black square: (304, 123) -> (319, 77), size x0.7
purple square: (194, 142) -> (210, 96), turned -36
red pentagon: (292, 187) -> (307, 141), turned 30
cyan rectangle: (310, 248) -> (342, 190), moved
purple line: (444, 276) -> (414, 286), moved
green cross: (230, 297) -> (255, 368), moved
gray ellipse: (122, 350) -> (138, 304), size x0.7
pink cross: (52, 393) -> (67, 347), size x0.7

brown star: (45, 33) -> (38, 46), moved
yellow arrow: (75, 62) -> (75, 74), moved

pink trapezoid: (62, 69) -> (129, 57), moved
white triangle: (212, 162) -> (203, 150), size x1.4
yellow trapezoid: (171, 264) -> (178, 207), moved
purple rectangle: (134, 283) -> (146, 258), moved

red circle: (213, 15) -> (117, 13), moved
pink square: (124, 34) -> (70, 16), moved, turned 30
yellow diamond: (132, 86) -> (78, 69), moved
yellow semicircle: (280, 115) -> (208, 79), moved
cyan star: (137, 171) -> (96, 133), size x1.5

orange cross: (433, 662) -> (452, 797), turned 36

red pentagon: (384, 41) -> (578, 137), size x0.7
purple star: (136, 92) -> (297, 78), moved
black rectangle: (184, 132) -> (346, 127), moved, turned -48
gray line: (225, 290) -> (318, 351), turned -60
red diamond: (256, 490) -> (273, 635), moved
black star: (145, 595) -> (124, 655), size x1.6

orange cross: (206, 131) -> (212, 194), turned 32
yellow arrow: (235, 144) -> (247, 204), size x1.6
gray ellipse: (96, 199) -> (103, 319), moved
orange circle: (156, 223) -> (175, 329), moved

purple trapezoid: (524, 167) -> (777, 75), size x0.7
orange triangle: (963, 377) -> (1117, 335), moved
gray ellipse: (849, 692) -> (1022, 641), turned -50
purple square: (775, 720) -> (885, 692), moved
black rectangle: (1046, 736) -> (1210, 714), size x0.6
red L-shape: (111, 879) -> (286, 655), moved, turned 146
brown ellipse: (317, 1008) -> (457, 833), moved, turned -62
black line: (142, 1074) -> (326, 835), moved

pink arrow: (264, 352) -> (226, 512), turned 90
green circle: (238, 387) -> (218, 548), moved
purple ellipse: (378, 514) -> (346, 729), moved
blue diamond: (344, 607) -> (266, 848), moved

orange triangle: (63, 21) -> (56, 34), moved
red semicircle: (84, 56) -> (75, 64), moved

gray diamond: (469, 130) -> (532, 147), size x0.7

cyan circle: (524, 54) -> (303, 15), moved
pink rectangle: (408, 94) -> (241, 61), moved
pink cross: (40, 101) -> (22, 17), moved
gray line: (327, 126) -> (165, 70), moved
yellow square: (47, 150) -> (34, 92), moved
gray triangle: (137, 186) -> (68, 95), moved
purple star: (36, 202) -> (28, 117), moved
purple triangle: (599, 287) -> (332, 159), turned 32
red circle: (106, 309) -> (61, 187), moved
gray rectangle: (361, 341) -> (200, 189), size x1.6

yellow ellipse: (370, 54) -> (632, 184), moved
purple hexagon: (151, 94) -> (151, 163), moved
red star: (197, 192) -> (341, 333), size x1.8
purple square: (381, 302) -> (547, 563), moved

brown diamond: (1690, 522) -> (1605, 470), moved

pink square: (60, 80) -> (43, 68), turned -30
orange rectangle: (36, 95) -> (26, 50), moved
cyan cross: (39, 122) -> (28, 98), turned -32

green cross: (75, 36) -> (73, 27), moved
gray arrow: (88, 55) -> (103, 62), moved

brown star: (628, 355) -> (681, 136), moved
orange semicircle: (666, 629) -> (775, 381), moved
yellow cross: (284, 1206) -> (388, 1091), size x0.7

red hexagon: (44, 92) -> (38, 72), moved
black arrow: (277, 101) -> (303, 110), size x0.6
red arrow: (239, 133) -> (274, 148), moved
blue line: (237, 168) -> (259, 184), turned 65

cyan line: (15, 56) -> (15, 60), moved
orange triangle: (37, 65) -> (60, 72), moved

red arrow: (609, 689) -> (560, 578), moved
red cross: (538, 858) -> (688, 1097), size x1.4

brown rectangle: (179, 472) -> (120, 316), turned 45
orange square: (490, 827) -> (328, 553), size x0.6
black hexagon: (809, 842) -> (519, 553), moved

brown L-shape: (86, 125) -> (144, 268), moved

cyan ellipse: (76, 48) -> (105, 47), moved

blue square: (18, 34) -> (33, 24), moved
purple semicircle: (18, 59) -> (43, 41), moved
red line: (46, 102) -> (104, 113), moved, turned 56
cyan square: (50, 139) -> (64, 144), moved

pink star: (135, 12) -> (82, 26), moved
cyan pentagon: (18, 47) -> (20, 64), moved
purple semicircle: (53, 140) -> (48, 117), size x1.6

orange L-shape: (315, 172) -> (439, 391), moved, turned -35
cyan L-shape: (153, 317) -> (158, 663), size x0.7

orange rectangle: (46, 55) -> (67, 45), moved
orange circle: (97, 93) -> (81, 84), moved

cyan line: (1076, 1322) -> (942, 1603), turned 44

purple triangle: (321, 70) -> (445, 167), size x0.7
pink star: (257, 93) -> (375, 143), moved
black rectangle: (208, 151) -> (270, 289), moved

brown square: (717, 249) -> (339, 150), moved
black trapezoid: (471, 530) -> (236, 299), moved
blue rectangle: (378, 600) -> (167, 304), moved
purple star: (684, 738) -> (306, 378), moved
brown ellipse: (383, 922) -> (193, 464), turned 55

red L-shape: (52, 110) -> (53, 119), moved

--*--

What to do ->
Nothing may be left out. Copy each line of the listing exactly.

Response for this exercise ->
black square: (304, 123) -> (319, 77), size x0.7
purple square: (194, 142) -> (210, 96), turned -36
red pentagon: (292, 187) -> (307, 141), turned 30
cyan rectangle: (310, 248) -> (342, 190), moved
purple line: (444, 276) -> (414, 286), moved
green cross: (230, 297) -> (255, 368), moved
gray ellipse: (122, 350) -> (138, 304), size x0.7
pink cross: (52, 393) -> (67, 347), size x0.7

brown star: (45, 33) -> (38, 46), moved
yellow arrow: (75, 62) -> (75, 74), moved

pink trapezoid: (62, 69) -> (129, 57), moved
white triangle: (212, 162) -> (203, 150), size x1.4
yellow trapezoid: (171, 264) -> (178, 207), moved
purple rectangle: (134, 283) -> (146, 258), moved

red circle: (213, 15) -> (117, 13), moved
pink square: (124, 34) -> (70, 16), moved, turned 30
yellow diamond: (132, 86) -> (78, 69), moved
yellow semicircle: (280, 115) -> (208, 79), moved
cyan star: (137, 171) -> (96, 133), size x1.5

orange cross: (433, 662) -> (452, 797), turned 36

red pentagon: (384, 41) -> (578, 137), size x0.7
purple star: (136, 92) -> (297, 78), moved
black rectangle: (184, 132) -> (346, 127), moved, turned -48
gray line: (225, 290) -> (318, 351), turned -60
red diamond: (256, 490) -> (273, 635), moved
black star: (145, 595) -> (124, 655), size x1.6

orange cross: (206, 131) -> (212, 194), turned 32
yellow arrow: (235, 144) -> (247, 204), size x1.6
gray ellipse: (96, 199) -> (103, 319), moved
orange circle: (156, 223) -> (175, 329), moved

purple trapezoid: (524, 167) -> (777, 75), size x0.7
orange triangle: (963, 377) -> (1117, 335), moved
gray ellipse: (849, 692) -> (1022, 641), turned -50
purple square: (775, 720) -> (885, 692), moved
black rectangle: (1046, 736) -> (1210, 714), size x0.6
red L-shape: (111, 879) -> (286, 655), moved, turned 146
brown ellipse: (317, 1008) -> (457, 833), moved, turned -62
black line: (142, 1074) -> (326, 835), moved

pink arrow: (264, 352) -> (226, 512), turned 90
green circle: (238, 387) -> (218, 548), moved
purple ellipse: (378, 514) -> (346, 729), moved
blue diamond: (344, 607) -> (266, 848), moved

orange triangle: (63, 21) -> (56, 34), moved
red semicircle: (84, 56) -> (75, 64), moved

gray diamond: (469, 130) -> (532, 147), size x0.7

cyan circle: (524, 54) -> (303, 15), moved
pink rectangle: (408, 94) -> (241, 61), moved
pink cross: (40, 101) -> (22, 17), moved
gray line: (327, 126) -> (165, 70), moved
yellow square: (47, 150) -> (34, 92), moved
gray triangle: (137, 186) -> (68, 95), moved
purple star: (36, 202) -> (28, 117), moved
purple triangle: (599, 287) -> (332, 159), turned 32
red circle: (106, 309) -> (61, 187), moved
gray rectangle: (361, 341) -> (200, 189), size x1.6

yellow ellipse: (370, 54) -> (632, 184), moved
purple hexagon: (151, 94) -> (151, 163), moved
red star: (197, 192) -> (341, 333), size x1.8
purple square: (381, 302) -> (547, 563), moved

brown diamond: (1690, 522) -> (1605, 470), moved

pink square: (60, 80) -> (43, 68), turned -30
orange rectangle: (36, 95) -> (26, 50), moved
cyan cross: (39, 122) -> (28, 98), turned -32

green cross: (75, 36) -> (73, 27), moved
gray arrow: (88, 55) -> (103, 62), moved

brown star: (628, 355) -> (681, 136), moved
orange semicircle: (666, 629) -> (775, 381), moved
yellow cross: (284, 1206) -> (388, 1091), size x0.7

red hexagon: (44, 92) -> (38, 72), moved
black arrow: (277, 101) -> (303, 110), size x0.6
red arrow: (239, 133) -> (274, 148), moved
blue line: (237, 168) -> (259, 184), turned 65

cyan line: (15, 56) -> (15, 60), moved
orange triangle: (37, 65) -> (60, 72), moved

red arrow: (609, 689) -> (560, 578), moved
red cross: (538, 858) -> (688, 1097), size x1.4

brown rectangle: (179, 472) -> (120, 316), turned 45
orange square: (490, 827) -> (328, 553), size x0.6
black hexagon: (809, 842) -> (519, 553), moved

brown L-shape: (86, 125) -> (144, 268), moved

cyan ellipse: (76, 48) -> (105, 47), moved

blue square: (18, 34) -> (33, 24), moved
purple semicircle: (18, 59) -> (43, 41), moved
red line: (46, 102) -> (104, 113), moved, turned 56
cyan square: (50, 139) -> (64, 144), moved

pink star: (135, 12) -> (82, 26), moved
cyan pentagon: (18, 47) -> (20, 64), moved
purple semicircle: (53, 140) -> (48, 117), size x1.6

orange L-shape: (315, 172) -> (439, 391), moved, turned -35
cyan L-shape: (153, 317) -> (158, 663), size x0.7

orange rectangle: (46, 55) -> (67, 45), moved
orange circle: (97, 93) -> (81, 84), moved

cyan line: (1076, 1322) -> (942, 1603), turned 44

purple triangle: (321, 70) -> (445, 167), size x0.7
pink star: (257, 93) -> (375, 143), moved
black rectangle: (208, 151) -> (270, 289), moved

brown square: (717, 249) -> (339, 150), moved
black trapezoid: (471, 530) -> (236, 299), moved
blue rectangle: (378, 600) -> (167, 304), moved
purple star: (684, 738) -> (306, 378), moved
brown ellipse: (383, 922) -> (193, 464), turned 55

red L-shape: (52, 110) -> (53, 119), moved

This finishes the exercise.